● **Directions**:
Without the pictures, output the records below word for word.

[Object matching data]
--------

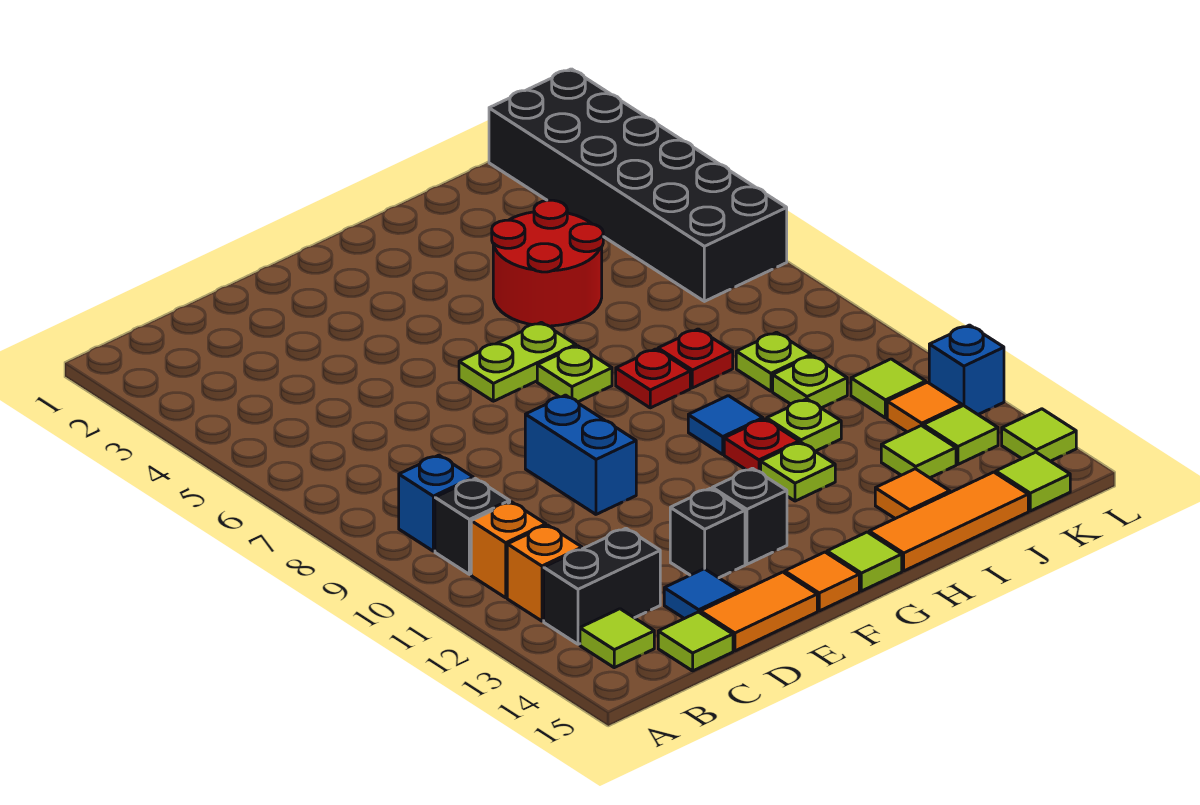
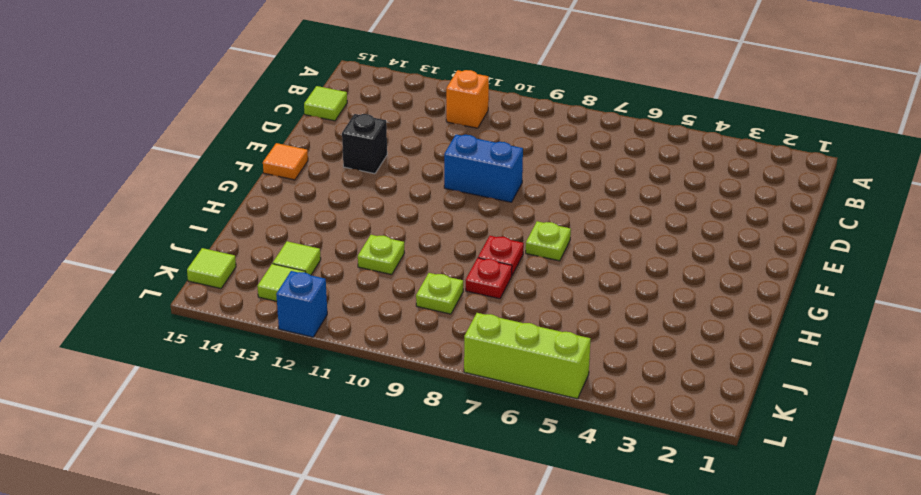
lime brick L5:L7 level 1 -> black brick K1:L6 level 1
none -> blue brick B9 level 1
none -> black brick B10 level 1
none -> orange brick B12 level 1
none -> black brick B13:C13 level 1

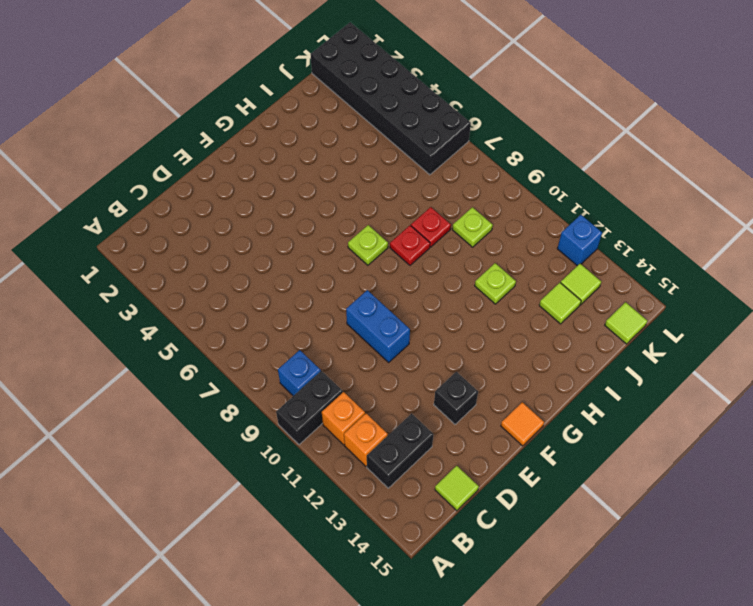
black brick A10:B10 level 1 -> black brick B10 level 1
none -> lime tile B14 level 1
none -> blue tile D14 level 1
none -> orange tile D15:E15 level 1
none -> lime plate F6:G6 level 1

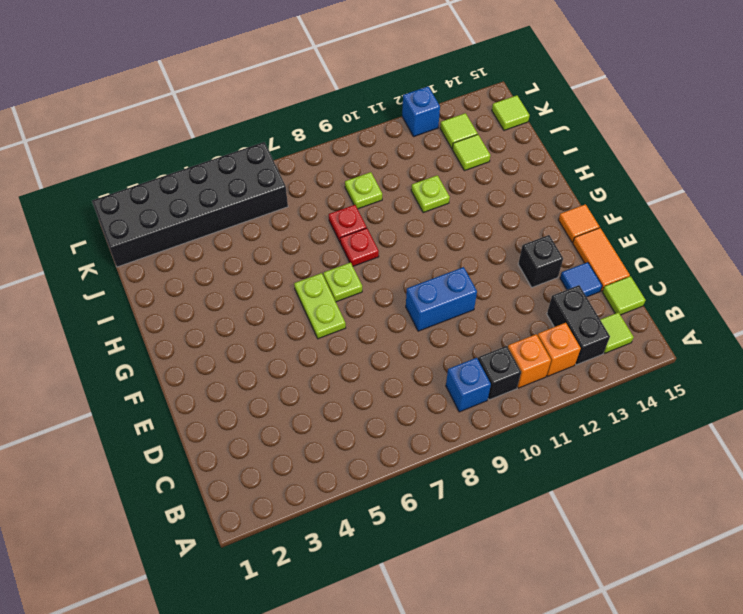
none -> black brick F13 level 1
none -> lime tile G15 level 1
none -> red round brick H4:I5 level 1
none -> blue tile H10 level 1

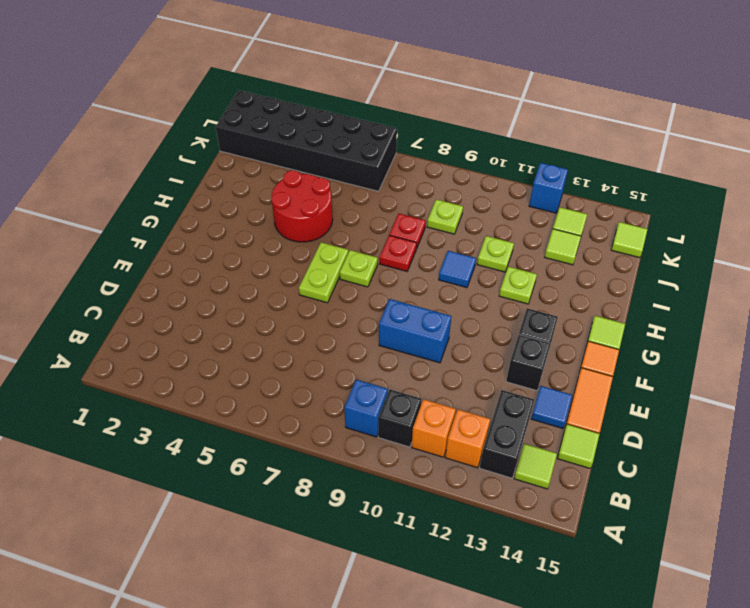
none -> red plate H11 level 1
none -> orange tile H15:J15 level 1
none -> orange tile I14 level 1
none -> lime plate J10 level 1

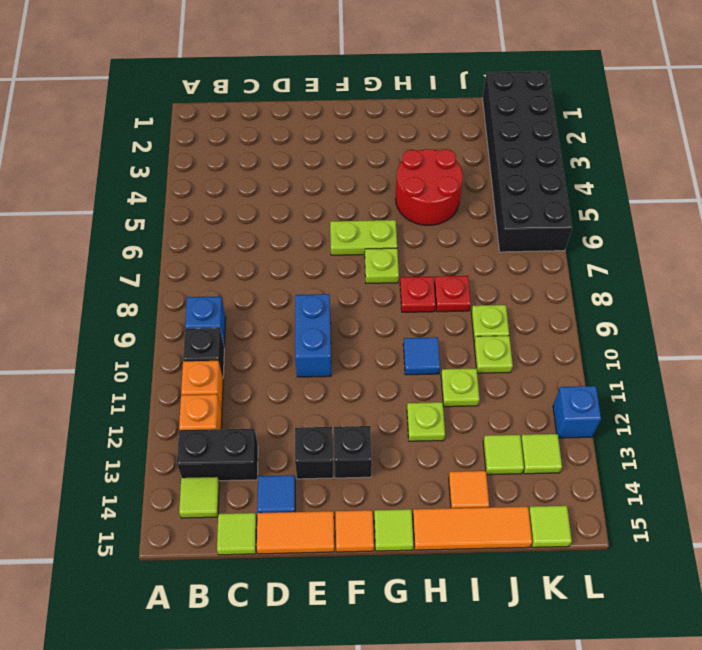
none -> red plate H11 level 1
none -> lime tile K11 level 1
none -> orange tile K12 level 1
none -> lime tile L14 level 1

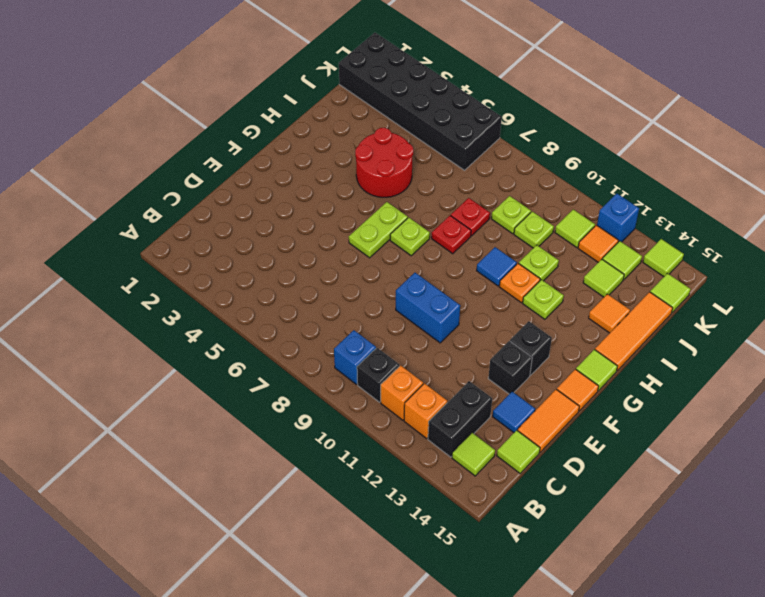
orange plate H11 level 1 -> red plate H11 level 1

--------

● **Task output**:
lime brick L5:L7 level 1 -> black brick K1:L6 level 1
none -> blue brick B9 level 1
none -> black brick B10 level 1
none -> orange brick B12 level 1
none -> black brick B13:C13 level 1

black brick A10:B10 level 1 -> black brick B10 level 1
none -> lime tile B14 level 1
none -> blue tile D14 level 1
none -> orange tile D15:E15 level 1
none -> lime plate F6:G6 level 1

none -> black brick F13 level 1
none -> lime tile G15 level 1
none -> red round brick H4:I5 level 1
none -> blue tile H10 level 1

none -> red plate H11 level 1
none -> orange tile H15:J15 level 1
none -> orange tile I14 level 1
none -> lime plate J10 level 1

none -> red plate H11 level 1
none -> lime tile K11 level 1
none -> orange tile K12 level 1
none -> lime tile L14 level 1

orange plate H11 level 1 -> red plate H11 level 1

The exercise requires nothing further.